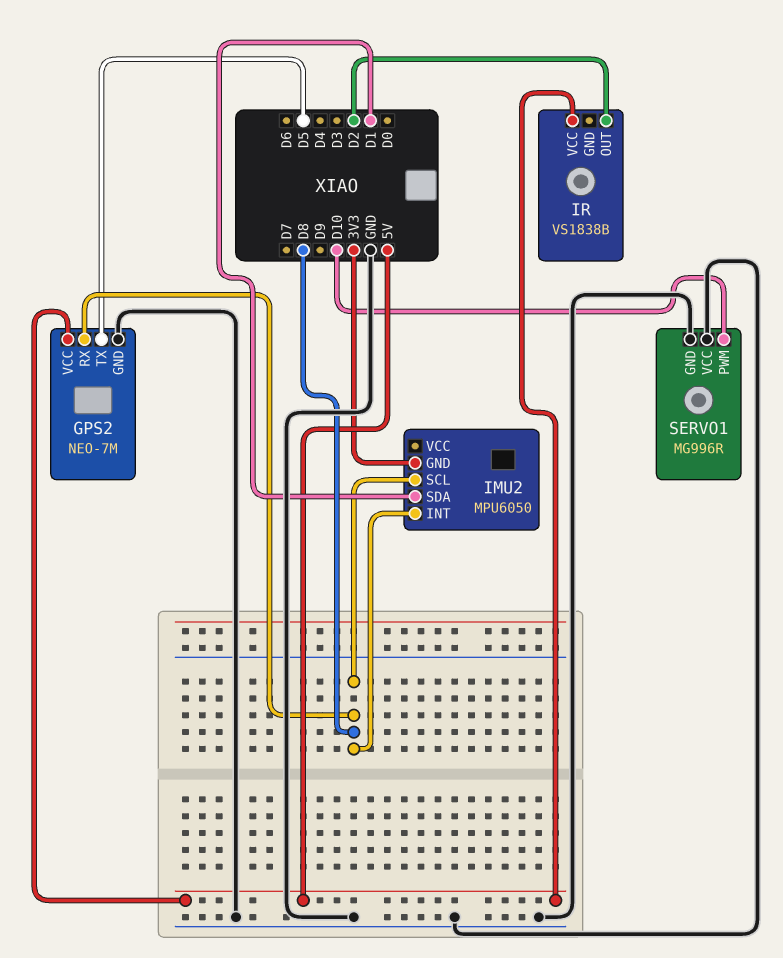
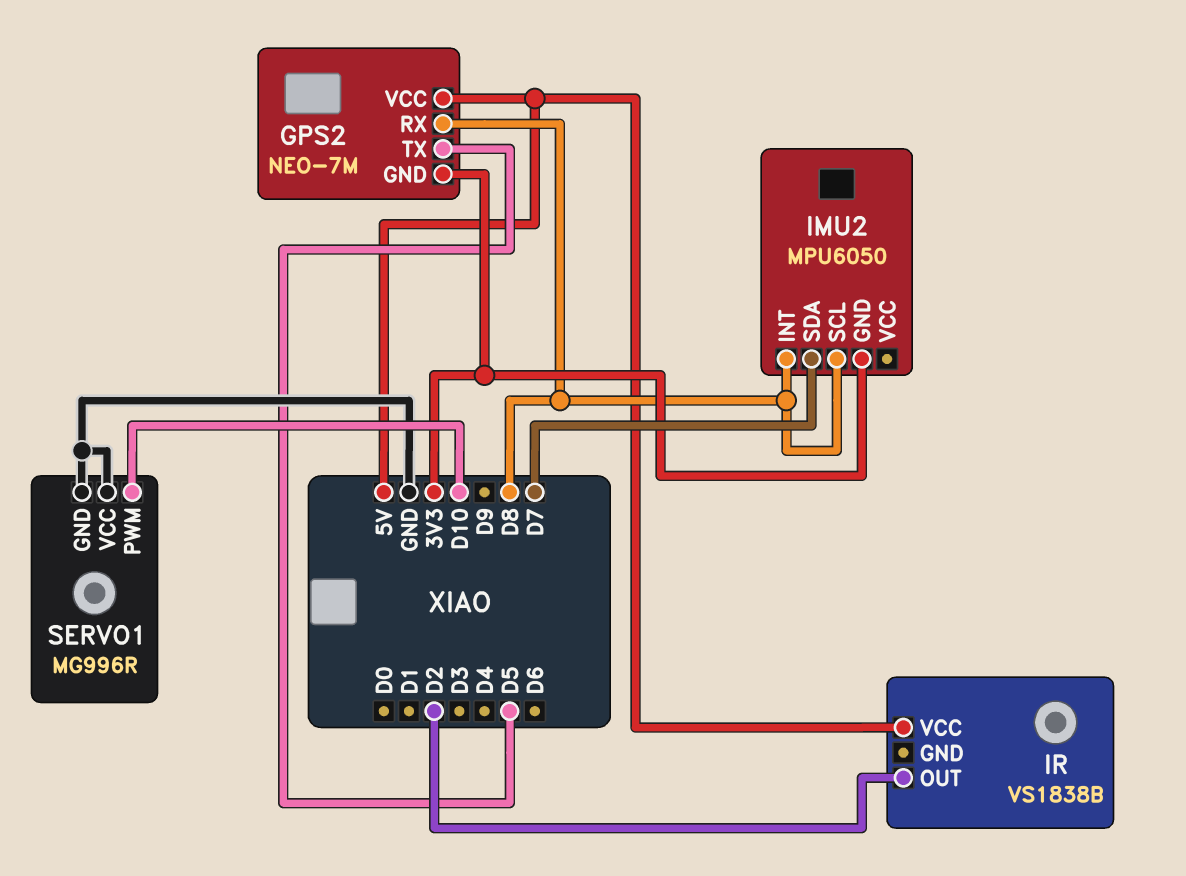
GPS2 pin GND: GND -> 3V3
IMU2 pin SDA: D1 -> D7

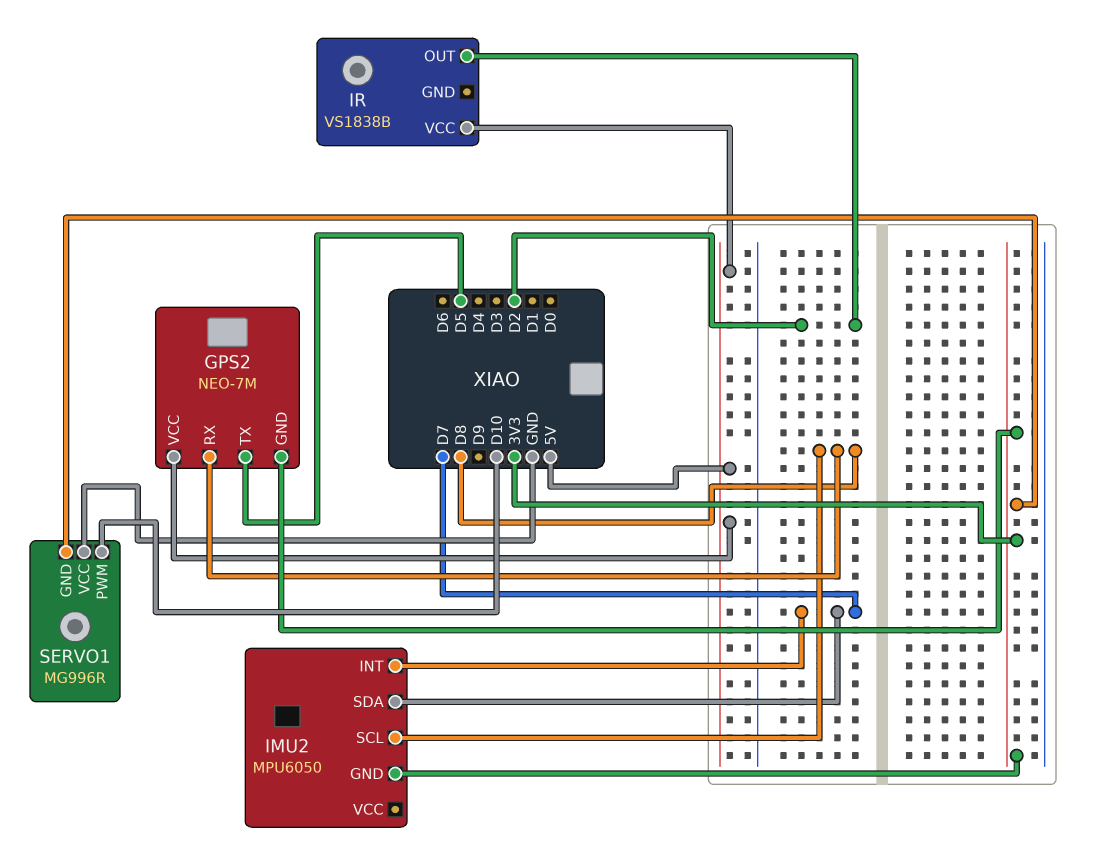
IMU2 pin INT: D8 -> D7
SERVO1 pin GND: GND -> 3V3

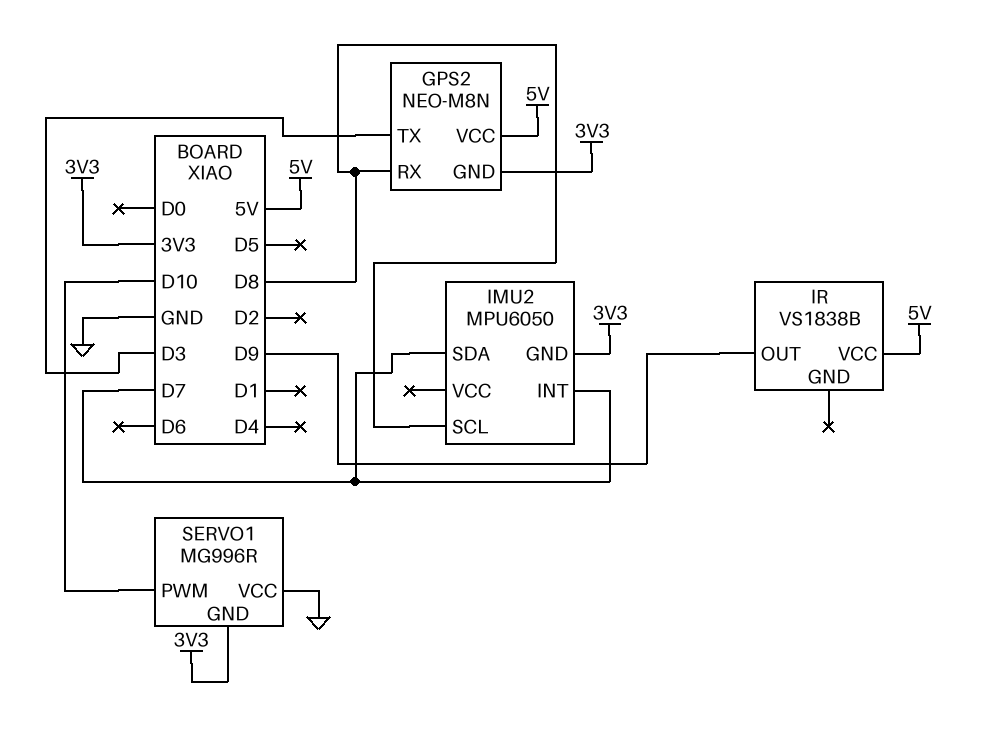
GPS2: NEO-7M -> NEO-M8N
GPS2 pin TX: D5 -> D3
IR pin OUT: D2 -> D9

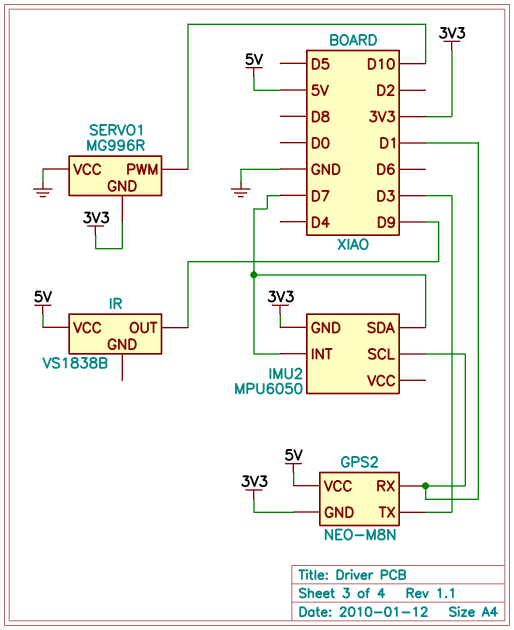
GPS2 pin RX: D8 -> D1
IMU2 pin SCL: D8 -> D1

### EXERCISE DESCRIPTION
Leaving aside the pictures, copy the listing above exactly.

### OUTPUT OF THE EXERCISE
GPS2 pin GND: GND -> 3V3
IMU2 pin SDA: D1 -> D7

IMU2 pin INT: D8 -> D7
SERVO1 pin GND: GND -> 3V3

GPS2: NEO-7M -> NEO-M8N
GPS2 pin TX: D5 -> D3
IR pin OUT: D2 -> D9

GPS2 pin RX: D8 -> D1
IMU2 pin SCL: D8 -> D1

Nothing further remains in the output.